[Start of Attachment]
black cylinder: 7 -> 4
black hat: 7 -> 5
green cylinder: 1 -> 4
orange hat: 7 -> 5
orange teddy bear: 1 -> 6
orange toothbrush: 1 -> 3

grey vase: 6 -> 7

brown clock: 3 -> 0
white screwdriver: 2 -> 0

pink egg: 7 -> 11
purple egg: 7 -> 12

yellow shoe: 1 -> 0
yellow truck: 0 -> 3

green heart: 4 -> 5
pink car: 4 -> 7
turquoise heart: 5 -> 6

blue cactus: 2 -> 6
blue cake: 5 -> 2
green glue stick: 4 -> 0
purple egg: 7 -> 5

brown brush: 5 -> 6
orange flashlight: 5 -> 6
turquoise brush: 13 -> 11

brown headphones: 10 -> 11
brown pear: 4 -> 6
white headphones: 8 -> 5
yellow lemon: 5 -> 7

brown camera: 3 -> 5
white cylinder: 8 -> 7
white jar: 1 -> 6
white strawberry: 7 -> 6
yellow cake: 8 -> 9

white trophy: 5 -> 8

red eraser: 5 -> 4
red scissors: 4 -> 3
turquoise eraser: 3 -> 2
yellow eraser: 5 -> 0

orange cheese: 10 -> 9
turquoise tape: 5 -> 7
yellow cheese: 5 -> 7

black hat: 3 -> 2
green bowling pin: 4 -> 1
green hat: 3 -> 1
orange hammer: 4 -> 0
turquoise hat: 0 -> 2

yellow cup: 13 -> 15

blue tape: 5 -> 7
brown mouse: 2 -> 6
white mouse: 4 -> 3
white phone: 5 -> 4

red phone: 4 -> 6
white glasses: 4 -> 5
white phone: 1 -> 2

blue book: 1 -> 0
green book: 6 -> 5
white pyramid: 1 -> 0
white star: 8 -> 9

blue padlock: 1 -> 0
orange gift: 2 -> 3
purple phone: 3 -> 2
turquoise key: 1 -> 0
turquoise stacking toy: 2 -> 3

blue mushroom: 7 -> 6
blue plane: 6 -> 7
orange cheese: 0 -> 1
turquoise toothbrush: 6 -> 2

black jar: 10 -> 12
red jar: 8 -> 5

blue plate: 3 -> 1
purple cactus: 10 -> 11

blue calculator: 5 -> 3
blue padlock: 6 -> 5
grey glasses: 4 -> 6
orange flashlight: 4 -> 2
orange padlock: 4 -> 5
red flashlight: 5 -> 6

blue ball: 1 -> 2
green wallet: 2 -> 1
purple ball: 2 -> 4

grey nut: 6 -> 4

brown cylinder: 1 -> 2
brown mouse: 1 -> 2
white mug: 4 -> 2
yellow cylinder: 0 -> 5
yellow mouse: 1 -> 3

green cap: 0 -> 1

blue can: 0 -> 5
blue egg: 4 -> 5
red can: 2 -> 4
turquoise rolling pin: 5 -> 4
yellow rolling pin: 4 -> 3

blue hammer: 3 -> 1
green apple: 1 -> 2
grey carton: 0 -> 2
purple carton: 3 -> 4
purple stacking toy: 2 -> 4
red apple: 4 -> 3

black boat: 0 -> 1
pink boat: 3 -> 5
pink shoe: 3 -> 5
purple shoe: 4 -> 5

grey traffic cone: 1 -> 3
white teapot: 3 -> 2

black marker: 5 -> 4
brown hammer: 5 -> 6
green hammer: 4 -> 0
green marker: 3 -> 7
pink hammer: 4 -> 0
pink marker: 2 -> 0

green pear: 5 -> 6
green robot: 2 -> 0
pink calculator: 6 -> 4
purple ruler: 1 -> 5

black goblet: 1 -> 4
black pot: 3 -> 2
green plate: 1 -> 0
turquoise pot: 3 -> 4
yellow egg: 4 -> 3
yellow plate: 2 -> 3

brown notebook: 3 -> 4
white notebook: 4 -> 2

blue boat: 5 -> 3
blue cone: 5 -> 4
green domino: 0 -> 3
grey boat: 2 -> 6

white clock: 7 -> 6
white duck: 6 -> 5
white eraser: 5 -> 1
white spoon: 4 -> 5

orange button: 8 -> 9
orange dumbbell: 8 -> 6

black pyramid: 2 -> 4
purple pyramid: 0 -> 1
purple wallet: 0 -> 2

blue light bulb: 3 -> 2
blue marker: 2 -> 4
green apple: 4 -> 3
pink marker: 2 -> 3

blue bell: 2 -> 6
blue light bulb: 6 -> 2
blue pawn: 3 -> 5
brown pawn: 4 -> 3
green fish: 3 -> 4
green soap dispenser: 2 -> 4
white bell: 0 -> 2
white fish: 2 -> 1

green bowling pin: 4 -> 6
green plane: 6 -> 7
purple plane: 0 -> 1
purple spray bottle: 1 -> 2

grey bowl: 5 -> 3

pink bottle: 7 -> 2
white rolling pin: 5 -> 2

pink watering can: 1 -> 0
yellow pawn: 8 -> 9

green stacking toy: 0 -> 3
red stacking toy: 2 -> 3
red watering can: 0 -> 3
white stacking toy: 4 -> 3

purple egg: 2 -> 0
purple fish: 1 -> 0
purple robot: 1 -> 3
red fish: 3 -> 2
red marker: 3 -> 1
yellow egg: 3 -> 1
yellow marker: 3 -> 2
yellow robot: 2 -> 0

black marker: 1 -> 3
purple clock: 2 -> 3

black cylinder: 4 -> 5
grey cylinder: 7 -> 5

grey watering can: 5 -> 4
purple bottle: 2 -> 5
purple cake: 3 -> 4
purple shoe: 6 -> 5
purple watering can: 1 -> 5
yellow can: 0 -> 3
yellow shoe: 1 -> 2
[End of Attachment]
The entries above hold the needed span. Transcribe exactly the lines from the one with "pink marker: 2 -> 0" to the one with "green stacking toy: 0 -> 3", both included.

● ANSWER TO THIS TASK
pink marker: 2 -> 0

green pear: 5 -> 6
green robot: 2 -> 0
pink calculator: 6 -> 4
purple ruler: 1 -> 5

black goblet: 1 -> 4
black pot: 3 -> 2
green plate: 1 -> 0
turquoise pot: 3 -> 4
yellow egg: 4 -> 3
yellow plate: 2 -> 3

brown notebook: 3 -> 4
white notebook: 4 -> 2

blue boat: 5 -> 3
blue cone: 5 -> 4
green domino: 0 -> 3
grey boat: 2 -> 6

white clock: 7 -> 6
white duck: 6 -> 5
white eraser: 5 -> 1
white spoon: 4 -> 5

orange button: 8 -> 9
orange dumbbell: 8 -> 6

black pyramid: 2 -> 4
purple pyramid: 0 -> 1
purple wallet: 0 -> 2

blue light bulb: 3 -> 2
blue marker: 2 -> 4
green apple: 4 -> 3
pink marker: 2 -> 3

blue bell: 2 -> 6
blue light bulb: 6 -> 2
blue pawn: 3 -> 5
brown pawn: 4 -> 3
green fish: 3 -> 4
green soap dispenser: 2 -> 4
white bell: 0 -> 2
white fish: 2 -> 1

green bowling pin: 4 -> 6
green plane: 6 -> 7
purple plane: 0 -> 1
purple spray bottle: 1 -> 2

grey bowl: 5 -> 3

pink bottle: 7 -> 2
white rolling pin: 5 -> 2

pink watering can: 1 -> 0
yellow pawn: 8 -> 9

green stacking toy: 0 -> 3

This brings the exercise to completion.